MATERIALS PROVIDED:
[Start of section]

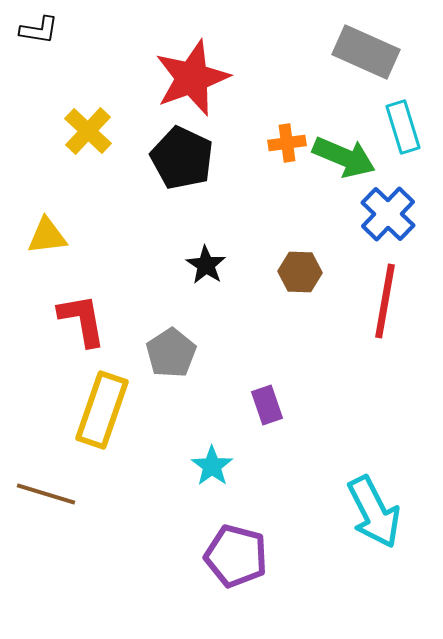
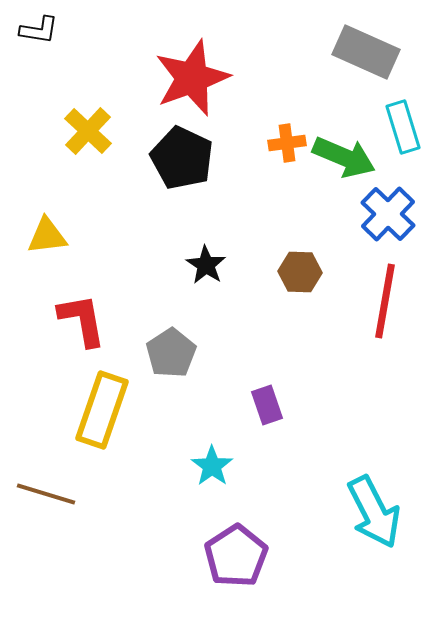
purple pentagon: rotated 24 degrees clockwise
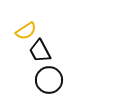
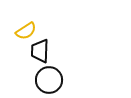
black trapezoid: rotated 30 degrees clockwise
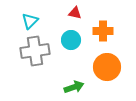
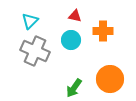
red triangle: moved 3 px down
gray cross: rotated 32 degrees clockwise
orange circle: moved 3 px right, 12 px down
green arrow: moved 1 px down; rotated 144 degrees clockwise
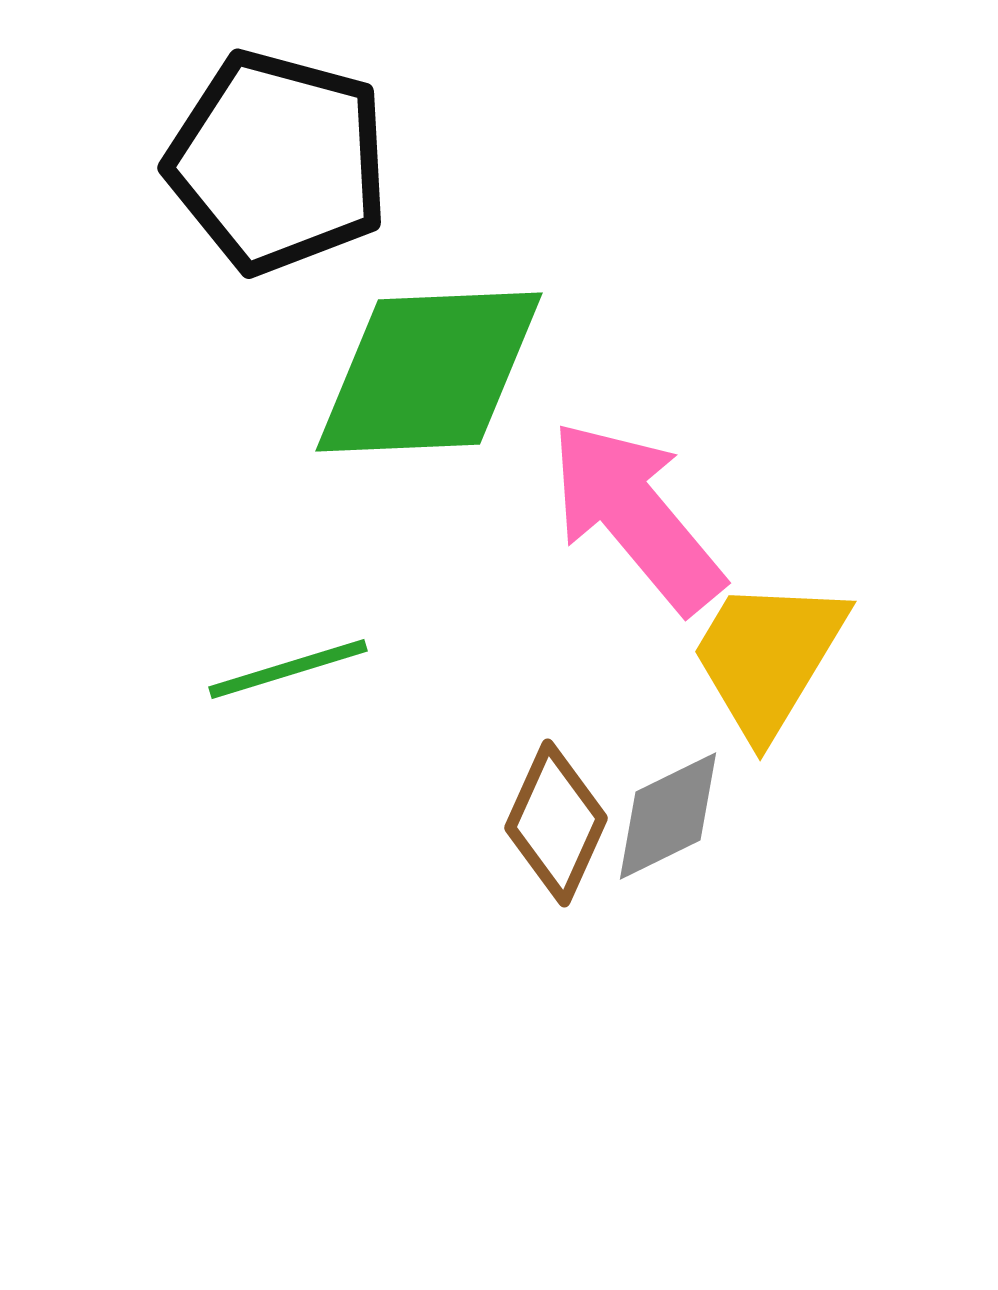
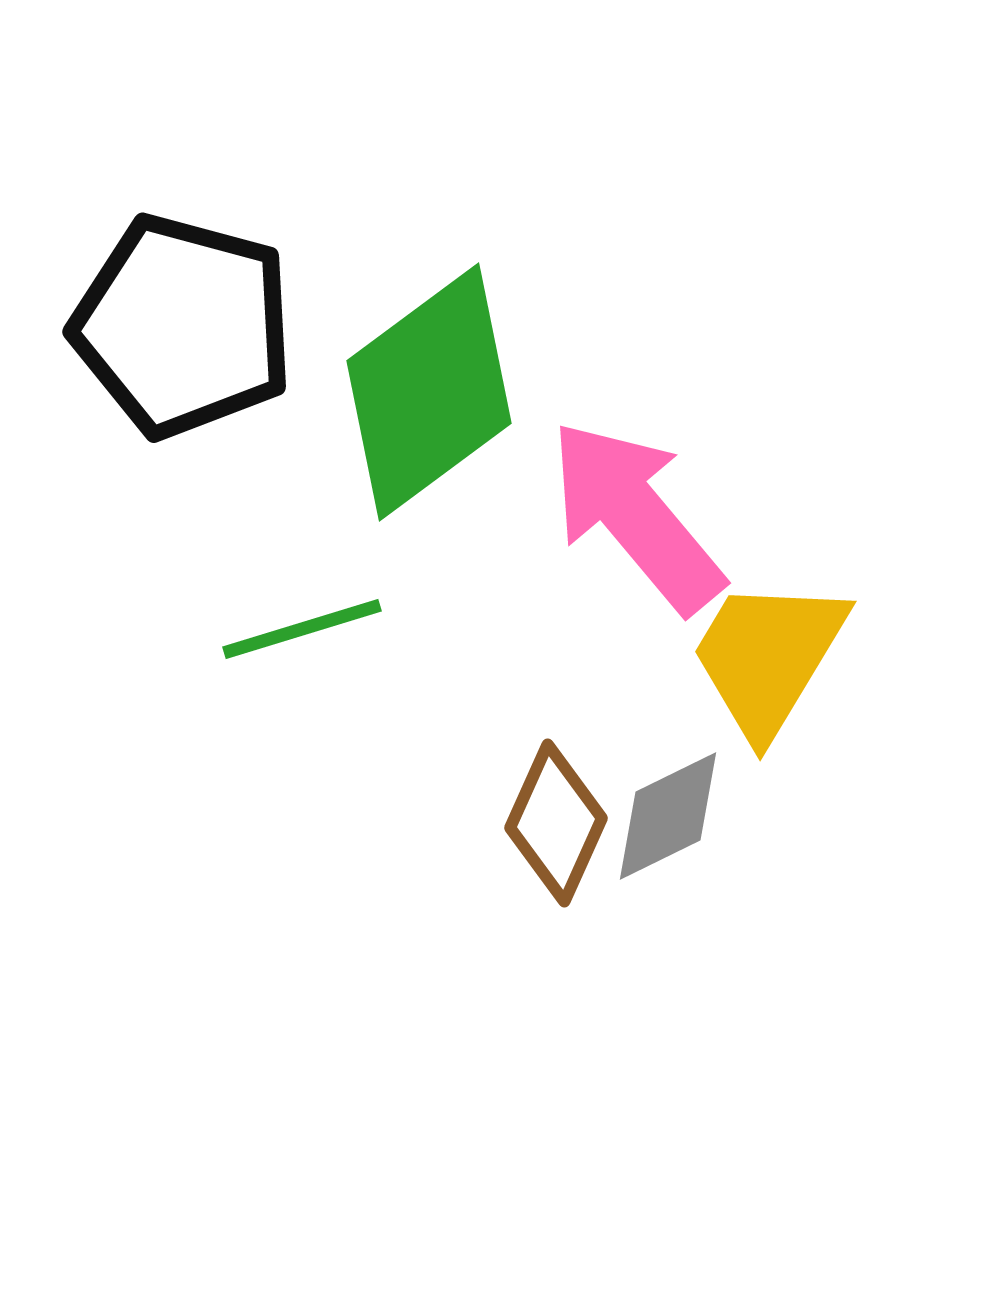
black pentagon: moved 95 px left, 164 px down
green diamond: moved 20 px down; rotated 34 degrees counterclockwise
green line: moved 14 px right, 40 px up
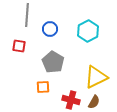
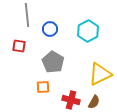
gray line: rotated 10 degrees counterclockwise
yellow triangle: moved 4 px right, 3 px up
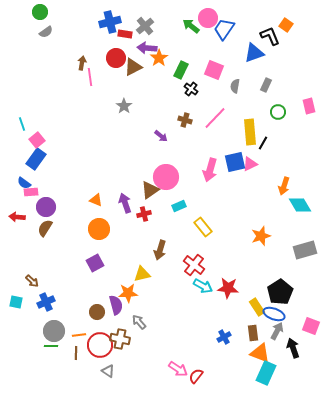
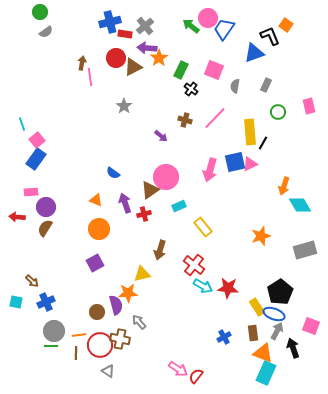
blue semicircle at (24, 183): moved 89 px right, 10 px up
orange triangle at (260, 353): moved 3 px right
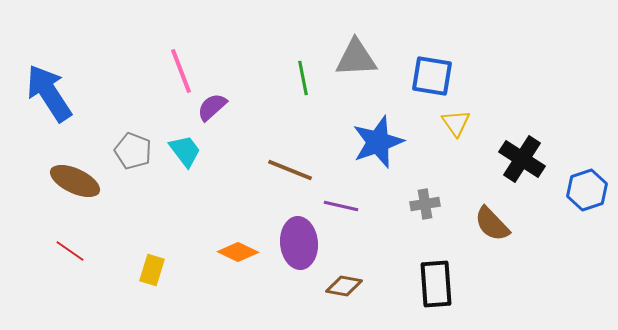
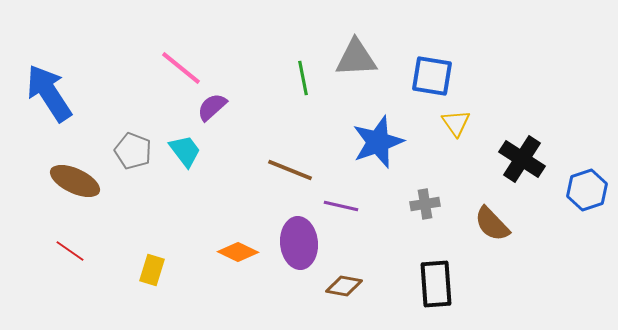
pink line: moved 3 px up; rotated 30 degrees counterclockwise
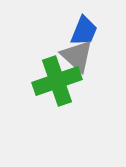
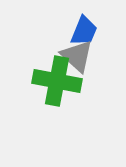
green cross: rotated 30 degrees clockwise
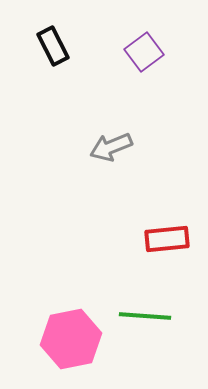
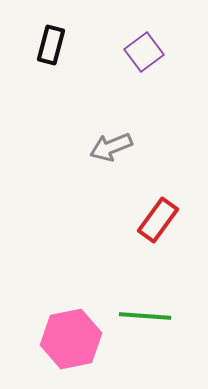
black rectangle: moved 2 px left, 1 px up; rotated 42 degrees clockwise
red rectangle: moved 9 px left, 19 px up; rotated 48 degrees counterclockwise
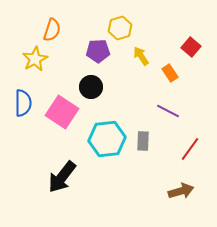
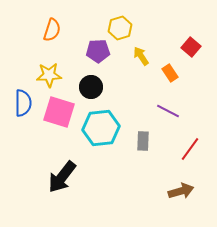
yellow star: moved 14 px right, 16 px down; rotated 25 degrees clockwise
pink square: moved 3 px left; rotated 16 degrees counterclockwise
cyan hexagon: moved 6 px left, 11 px up
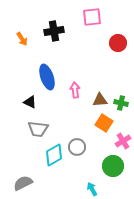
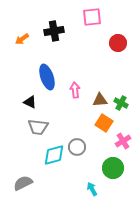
orange arrow: rotated 88 degrees clockwise
green cross: rotated 16 degrees clockwise
gray trapezoid: moved 2 px up
cyan diamond: rotated 15 degrees clockwise
green circle: moved 2 px down
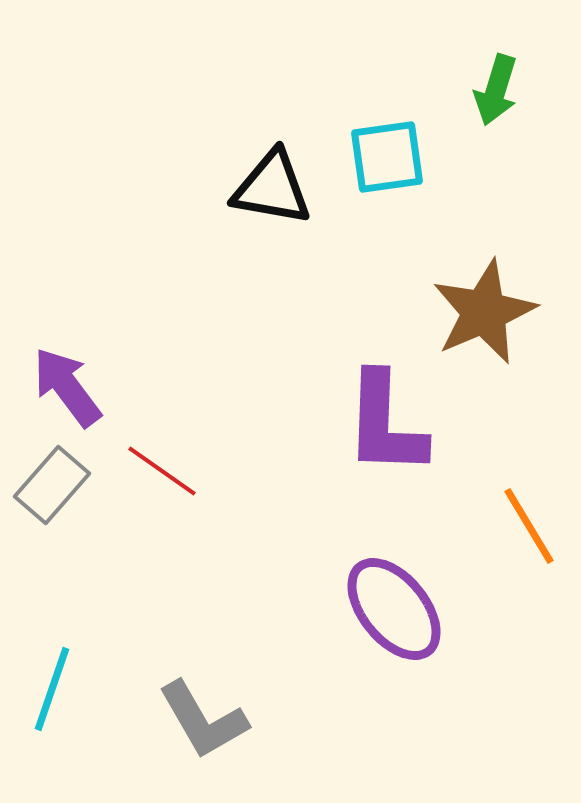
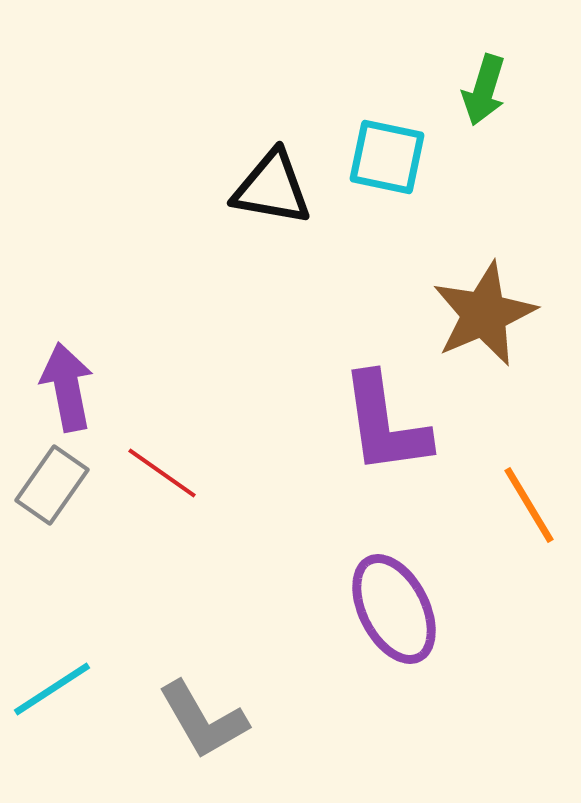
green arrow: moved 12 px left
cyan square: rotated 20 degrees clockwise
brown star: moved 2 px down
purple arrow: rotated 26 degrees clockwise
purple L-shape: rotated 10 degrees counterclockwise
red line: moved 2 px down
gray rectangle: rotated 6 degrees counterclockwise
orange line: moved 21 px up
purple ellipse: rotated 12 degrees clockwise
cyan line: rotated 38 degrees clockwise
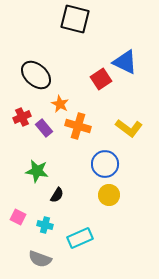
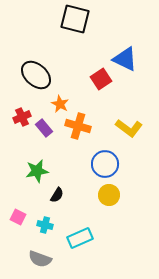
blue triangle: moved 3 px up
green star: rotated 20 degrees counterclockwise
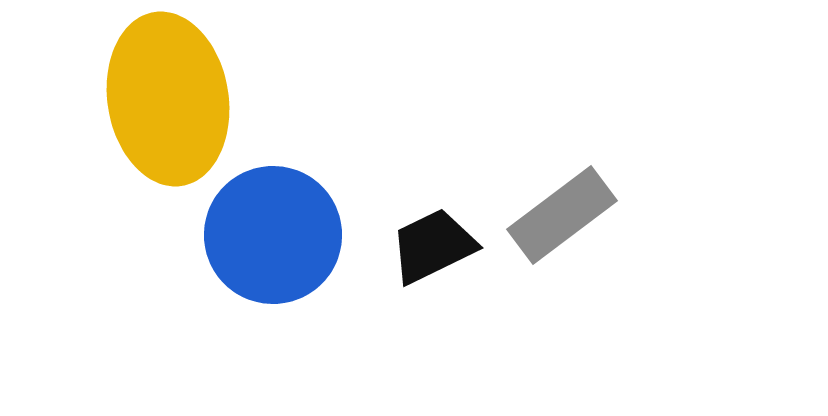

[End of section]

TASK TO COMPLETE:
Verbatim repeat, images removed: give each entry again exactly as it reads.

EXERCISE RESPONSE:
purple pentagon: rotated 24 degrees clockwise
black trapezoid: rotated 30 degrees clockwise
red triangle: moved 3 px down
gray cross: rotated 32 degrees clockwise
orange circle: moved 3 px right, 12 px down
green arrow: moved 1 px down; rotated 144 degrees clockwise
black pentagon: moved 95 px left, 164 px down
green diamond: moved 20 px down; rotated 34 degrees counterclockwise
green line: moved 14 px right, 40 px up
gray line: rotated 10 degrees counterclockwise
yellow triangle: moved 4 px right, 3 px up
blue semicircle at (24, 183): moved 89 px right, 10 px up
orange triangle at (260, 353): moved 3 px right
pink line: moved 3 px up; rotated 30 degrees counterclockwise
green cross: rotated 30 degrees clockwise
black rectangle: moved 2 px left, 1 px up; rotated 42 degrees clockwise
red rectangle: moved 9 px left, 19 px up; rotated 48 degrees counterclockwise
yellow star: moved 14 px right, 16 px down; rotated 25 degrees clockwise
pink square: moved 3 px left; rotated 16 degrees counterclockwise
cyan hexagon: moved 6 px left, 11 px up
orange arrow: rotated 88 degrees clockwise
green cross: rotated 16 degrees clockwise
gray trapezoid: moved 2 px up
cyan diamond: rotated 15 degrees clockwise
green circle: moved 2 px down
green arrow: moved 12 px left
cyan square: rotated 20 degrees clockwise
brown star: moved 2 px down
purple arrow: rotated 26 degrees clockwise
purple L-shape: rotated 10 degrees counterclockwise
red line: moved 2 px down
gray rectangle: rotated 6 degrees counterclockwise
orange line: moved 21 px up
purple ellipse: rotated 12 degrees clockwise
cyan line: rotated 38 degrees clockwise
blue triangle: moved 3 px up
green star: rotated 20 degrees counterclockwise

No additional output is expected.